(Stored data entries)

┌────────

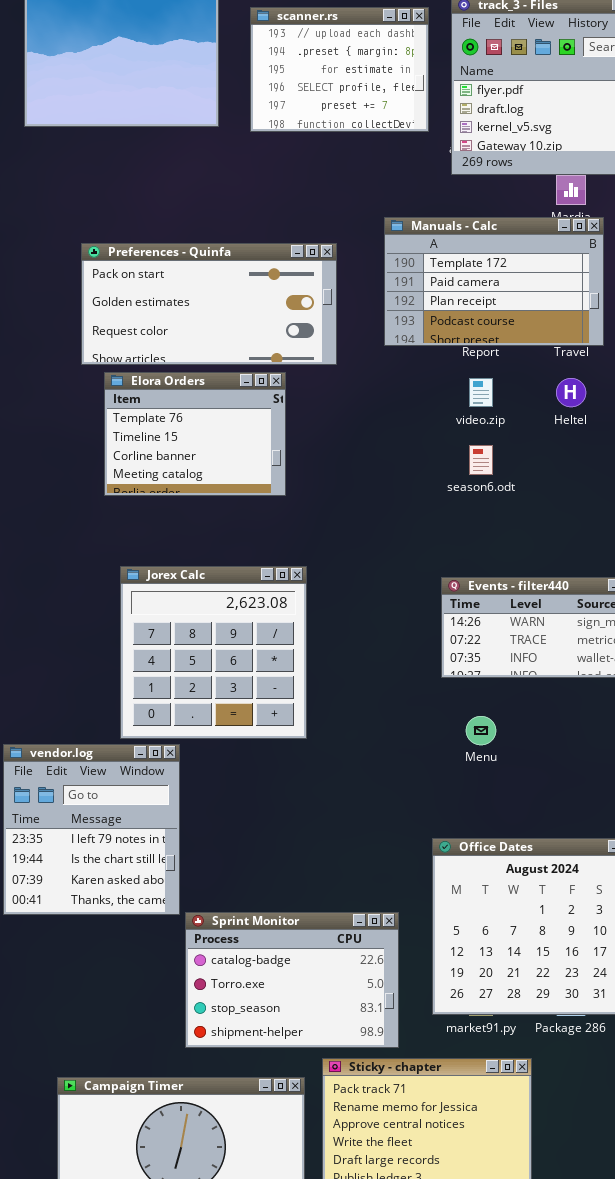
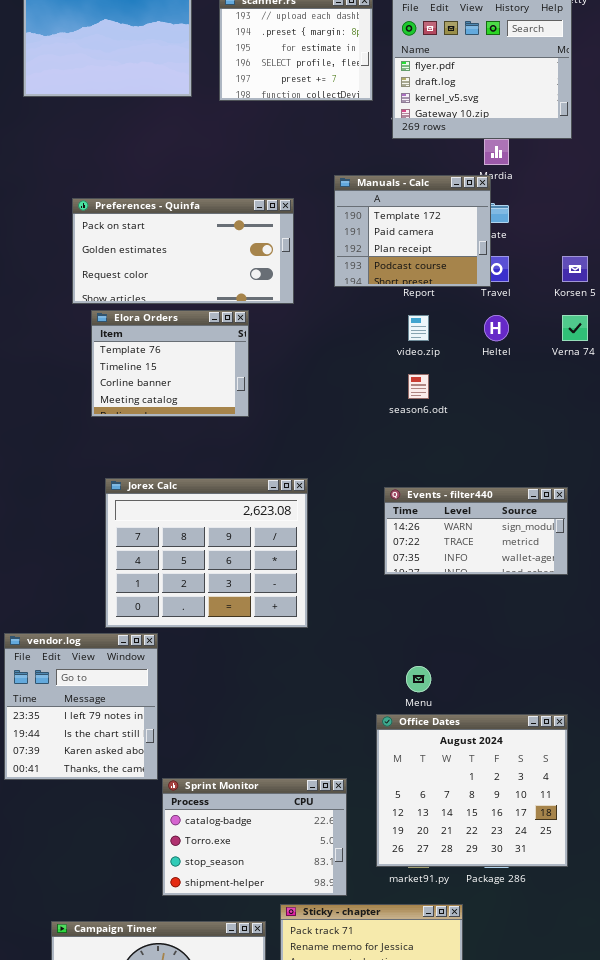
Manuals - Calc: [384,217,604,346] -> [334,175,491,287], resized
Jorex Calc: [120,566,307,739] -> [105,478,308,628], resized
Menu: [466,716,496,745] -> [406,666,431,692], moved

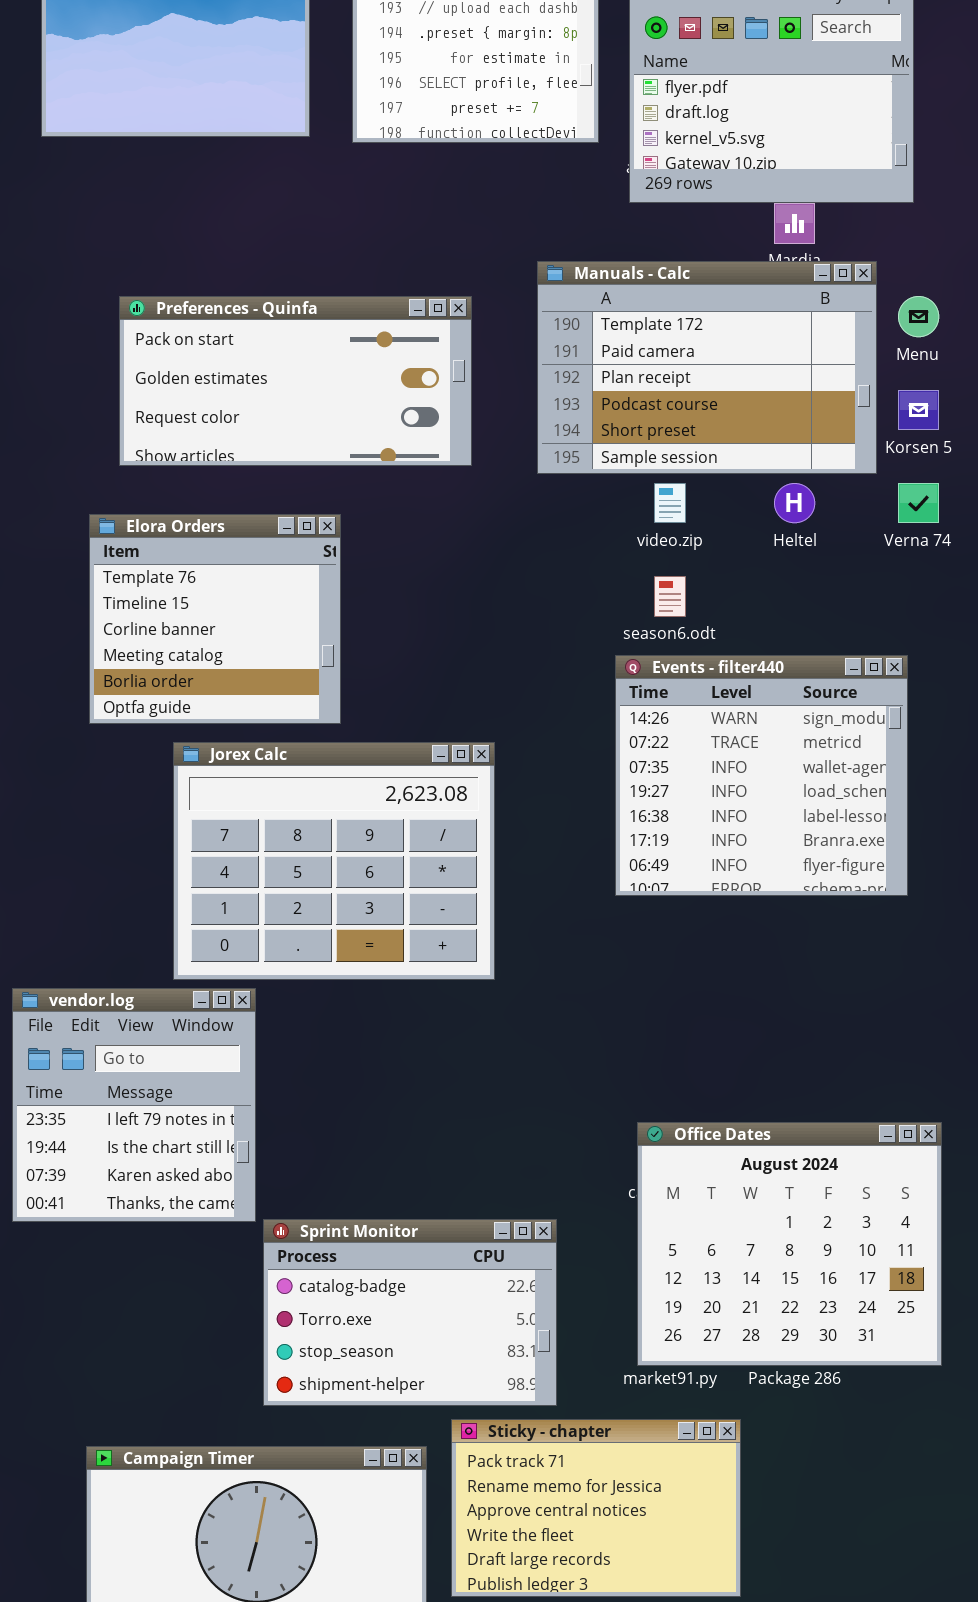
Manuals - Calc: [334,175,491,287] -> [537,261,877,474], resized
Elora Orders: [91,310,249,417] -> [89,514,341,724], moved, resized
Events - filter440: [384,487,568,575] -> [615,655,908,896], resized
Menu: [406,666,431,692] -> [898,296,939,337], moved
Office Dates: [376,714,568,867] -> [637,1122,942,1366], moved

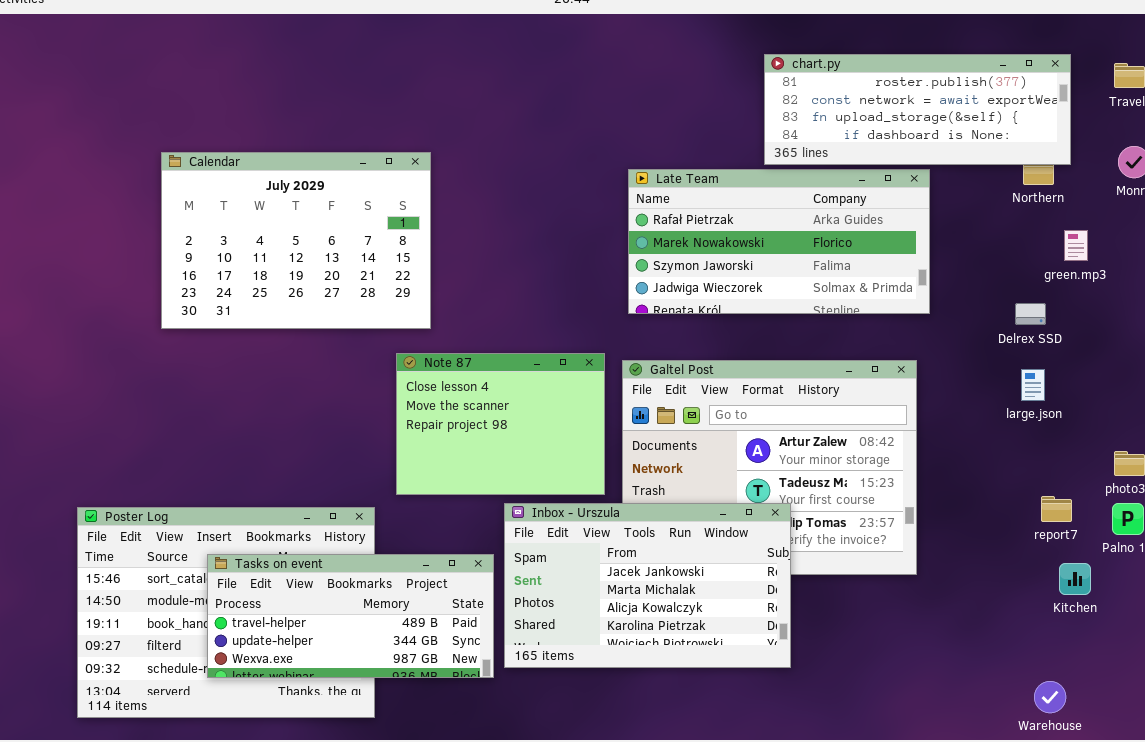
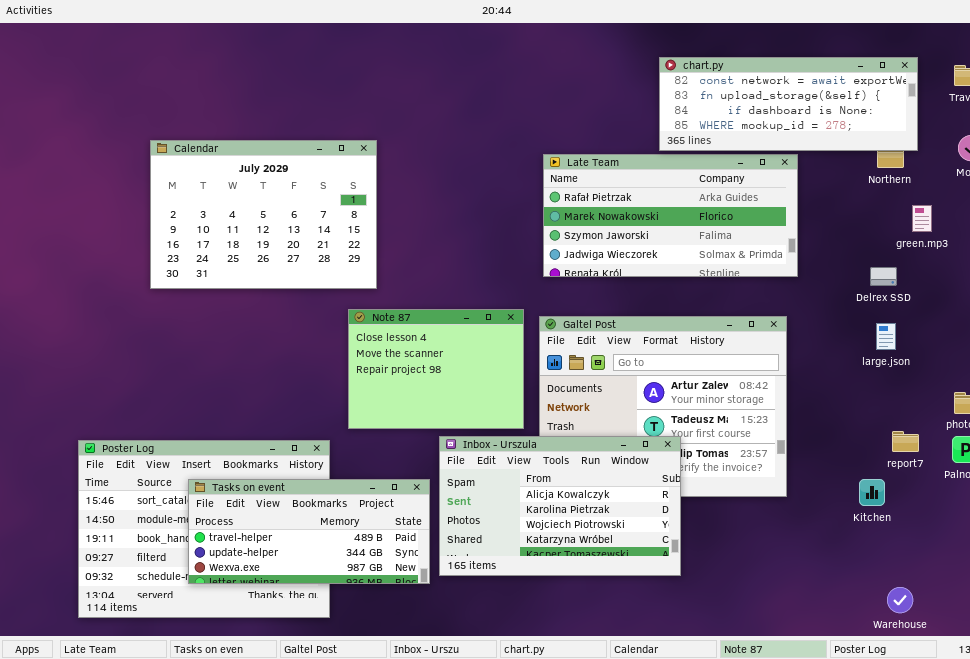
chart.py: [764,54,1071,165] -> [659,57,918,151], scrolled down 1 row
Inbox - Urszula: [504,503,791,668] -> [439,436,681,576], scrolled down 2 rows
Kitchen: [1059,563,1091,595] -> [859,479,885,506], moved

└────────

WHAT THIS TASK INVOLVES →
Search the records for the string "Calc" and report each line that has it.

EXERCISE ANSWER →
Manuals - Calc: [384,217,604,346] -> [334,175,491,287], resized
Jorex Calc: [120,566,307,739] -> [105,478,308,628], resized
Manuals - Calc: [334,175,491,287] -> [537,261,877,474], resized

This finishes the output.